**What you need to do:** Please output the section of the listing below that opens with the line containing "D6: diode US1M" and closes with the line containing "R20: 2.2k (U2/out, U4/in-)", exactly and with nothing else.

**Dataset excerpts:**
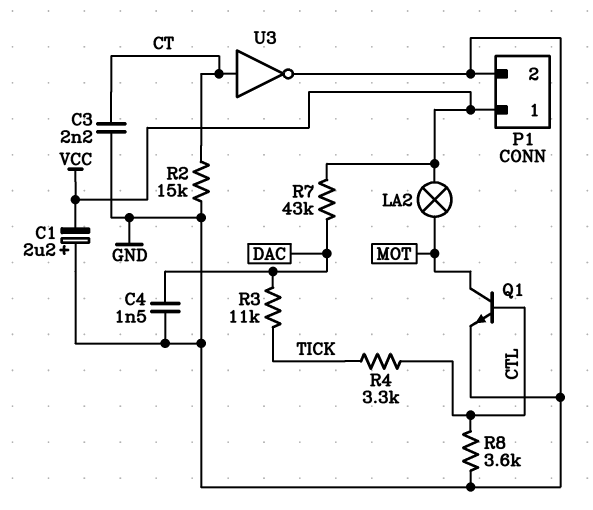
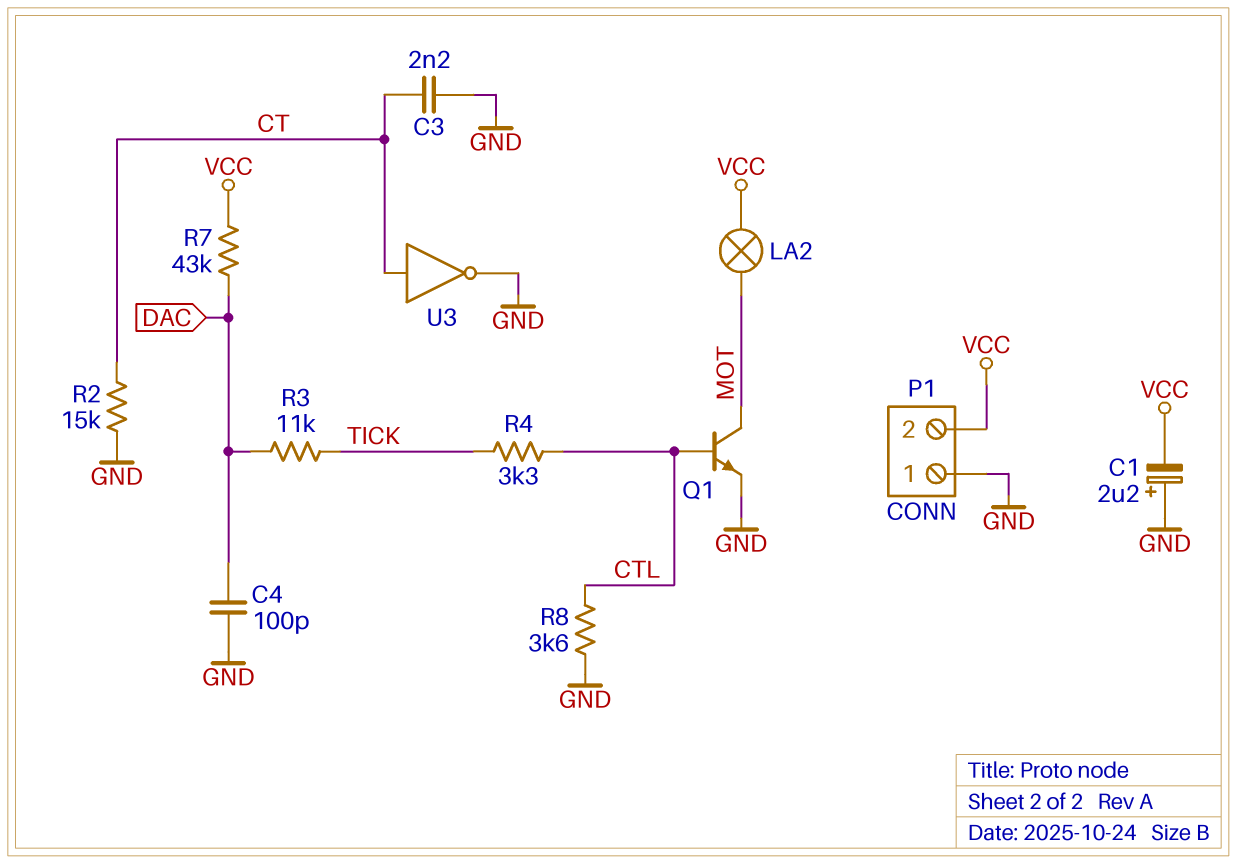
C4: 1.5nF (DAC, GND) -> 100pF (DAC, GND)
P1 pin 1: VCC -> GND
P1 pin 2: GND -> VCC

* * *

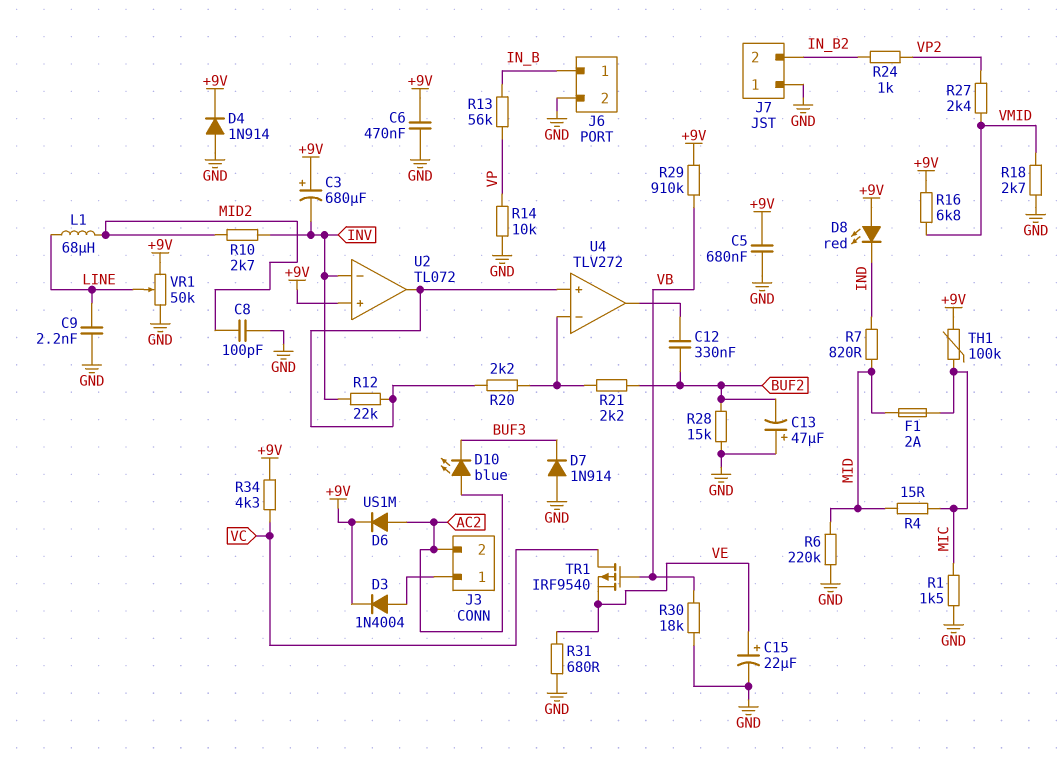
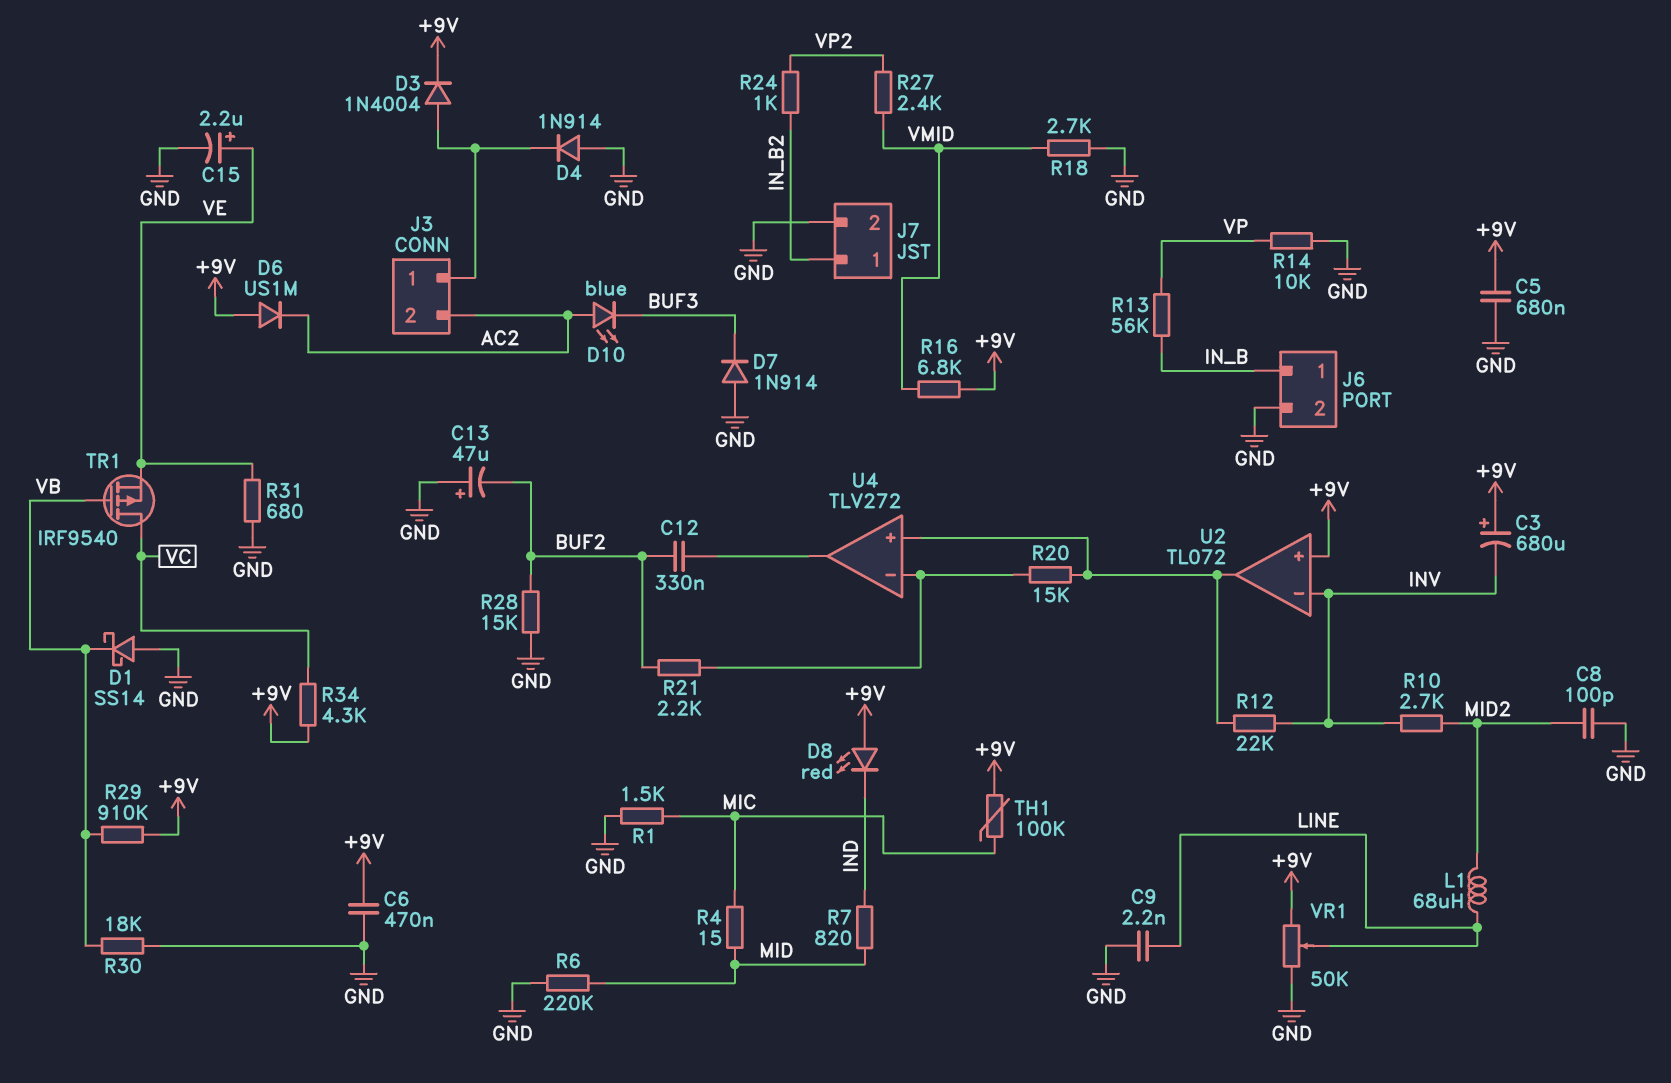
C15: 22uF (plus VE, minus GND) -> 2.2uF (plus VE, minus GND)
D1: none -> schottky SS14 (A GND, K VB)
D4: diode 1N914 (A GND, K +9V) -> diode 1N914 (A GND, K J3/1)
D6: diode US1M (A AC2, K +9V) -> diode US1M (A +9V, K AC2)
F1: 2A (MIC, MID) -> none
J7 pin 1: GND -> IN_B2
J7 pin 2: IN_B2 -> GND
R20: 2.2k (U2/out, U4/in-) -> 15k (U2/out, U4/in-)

...

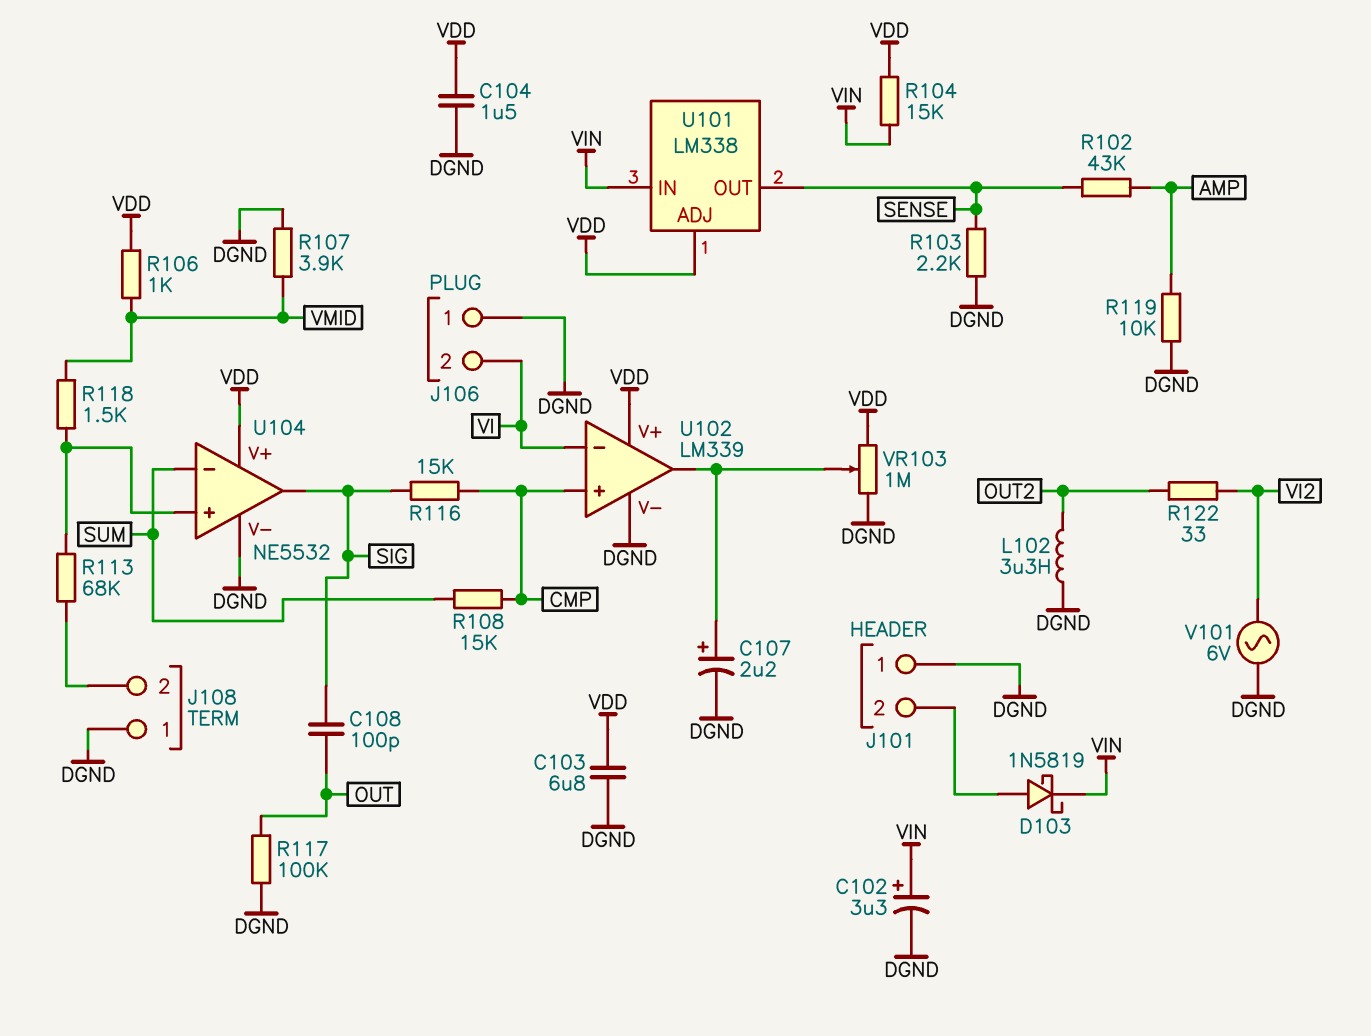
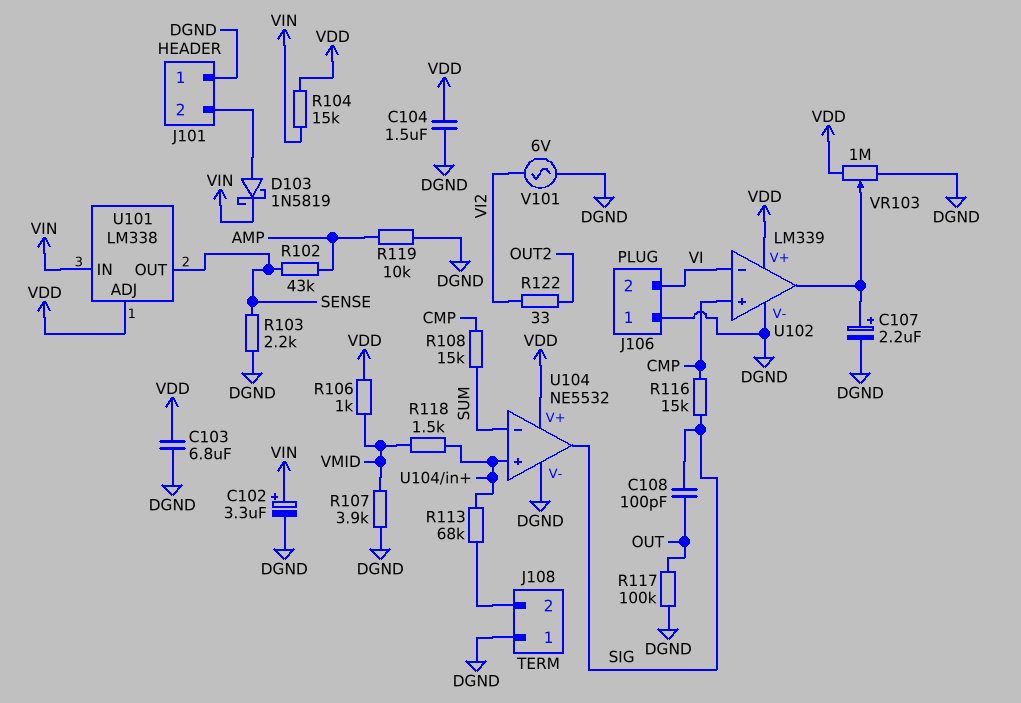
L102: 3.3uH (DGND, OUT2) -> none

**Written reply:**
D6: diode US1M (A AC2, K +9V) -> diode US1M (A +9V, K AC2)
F1: 2A (MIC, MID) -> none
J7 pin 1: GND -> IN_B2
J7 pin 2: IN_B2 -> GND
R20: 2.2k (U2/out, U4/in-) -> 15k (U2/out, U4/in-)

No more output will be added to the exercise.